### TRY IT:
Set down precisely the lines from the line with "[411,286,538,409]" through the end of the material, inclusive, and no pictures.
=== Begin Enclosure ===
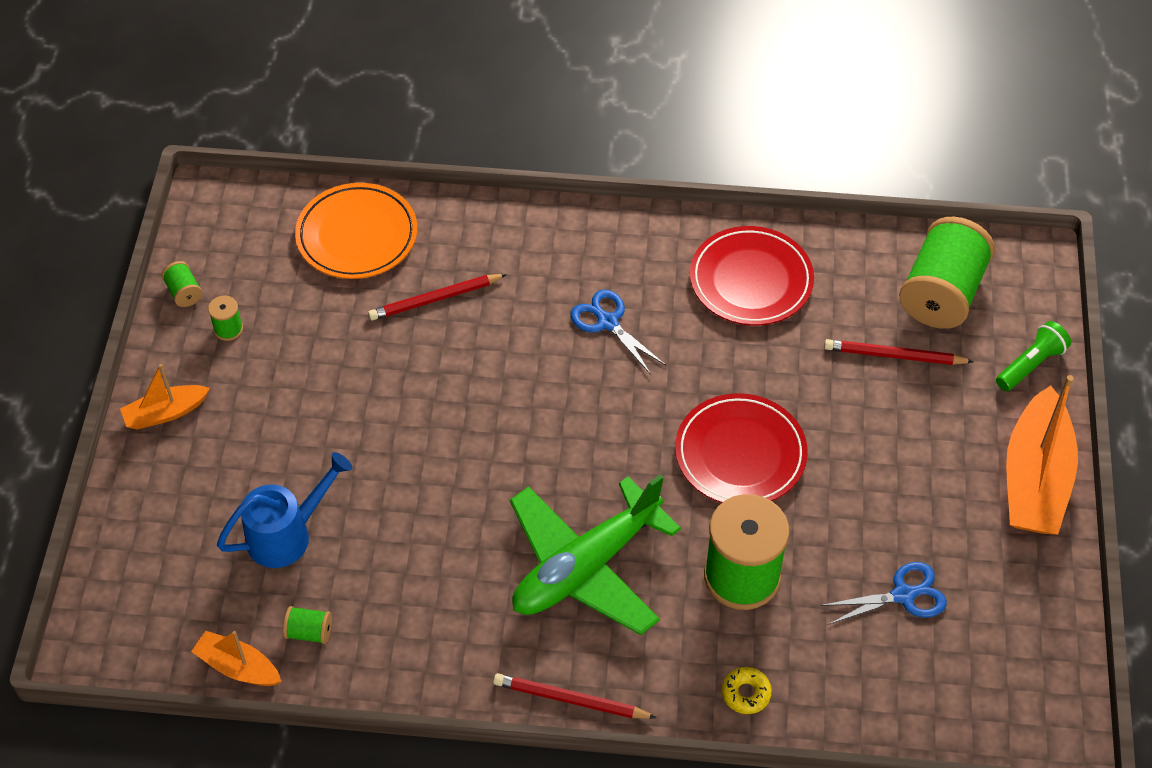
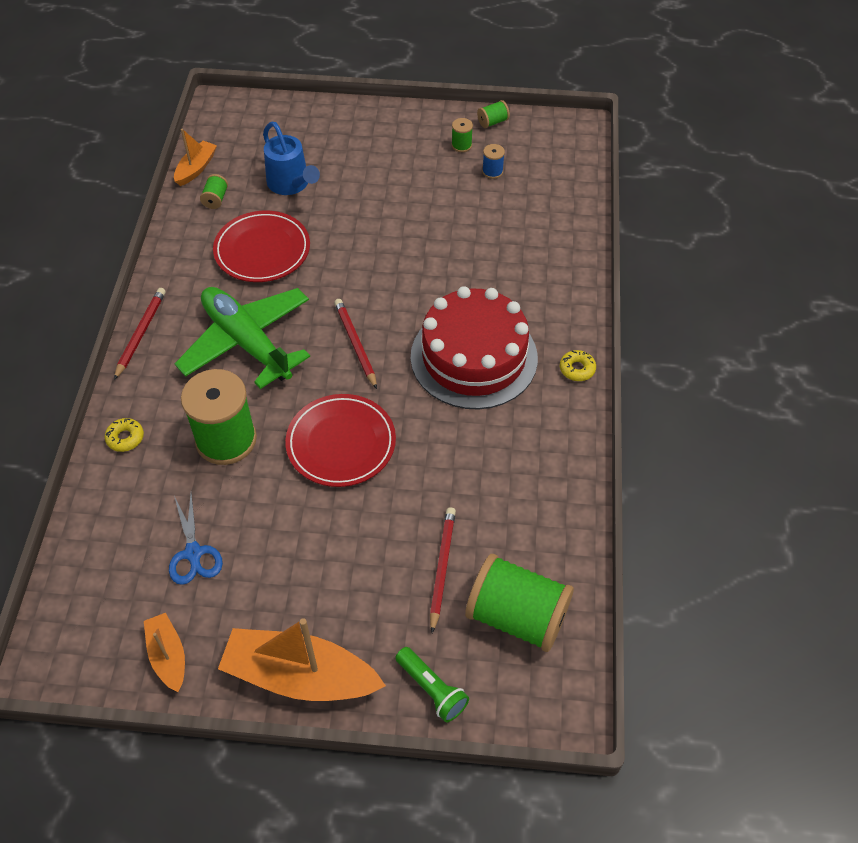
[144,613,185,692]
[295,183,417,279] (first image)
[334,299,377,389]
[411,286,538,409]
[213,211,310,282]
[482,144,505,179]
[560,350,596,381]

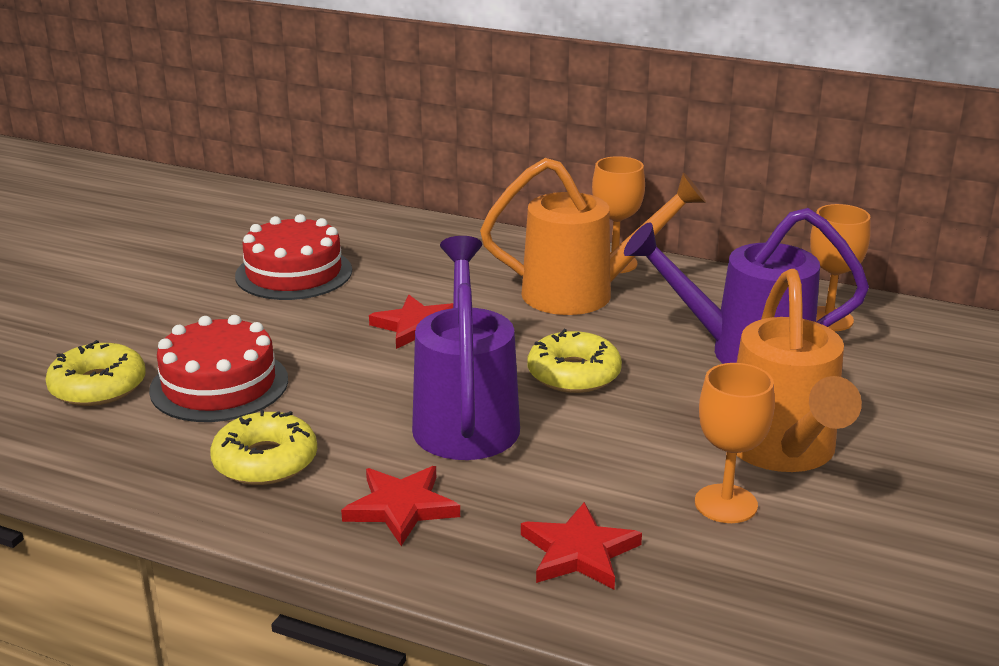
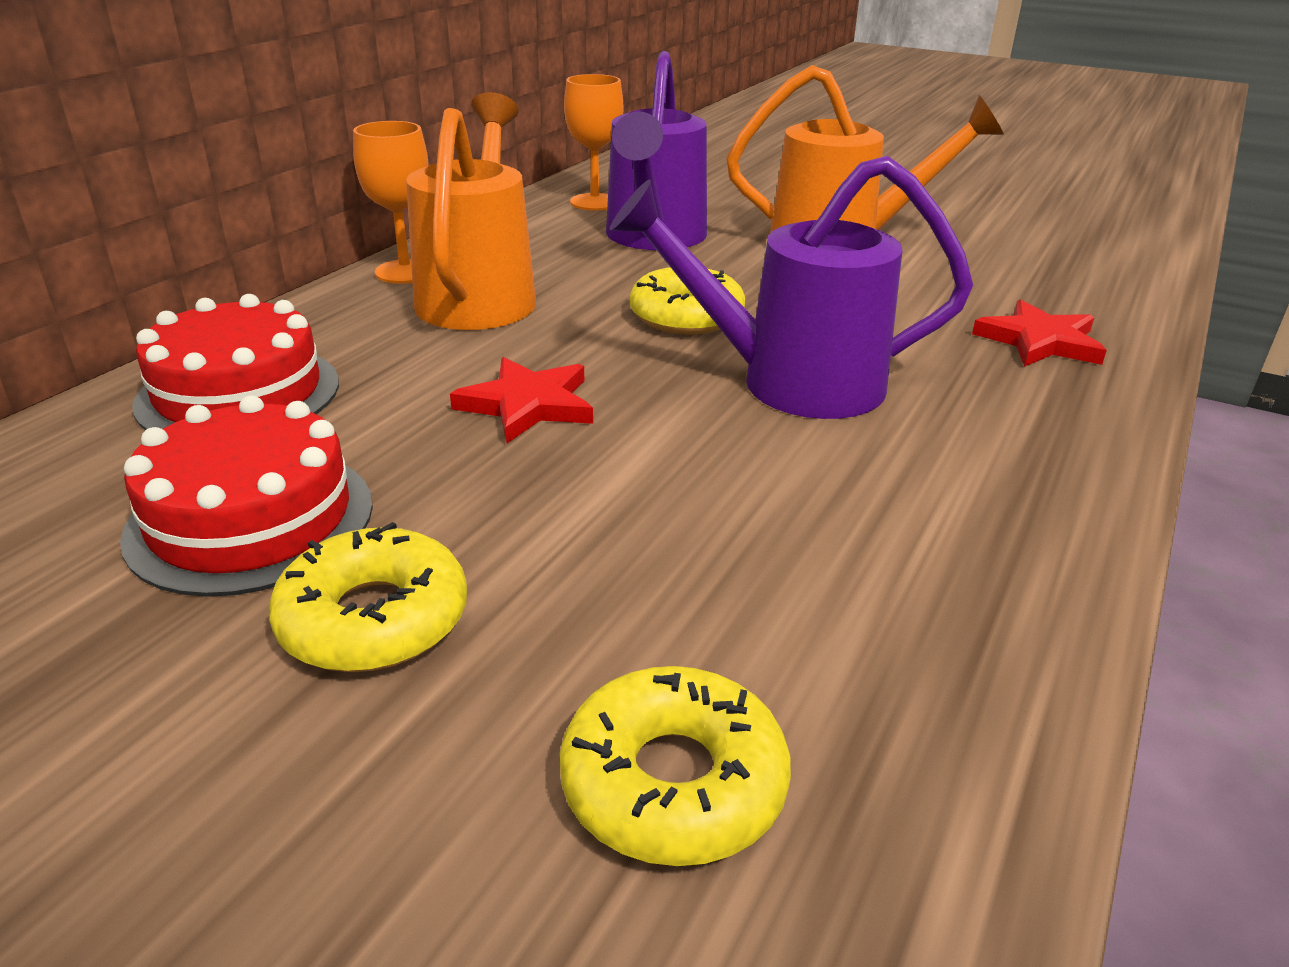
[132,294,339,430]
[269,522,467,672]
[341,466,460,546] (first image)
[695,363,775,523] (first image)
=== End Enclosure ===
### WRITTEN ANSWER:
[411,286,538,409]
[213,211,310,282]
[482,144,505,179]
[560,350,596,381]

[132,294,339,430]
[269,522,467,672]
[341,466,460,546] (first image)
[695,363,775,523] (first image)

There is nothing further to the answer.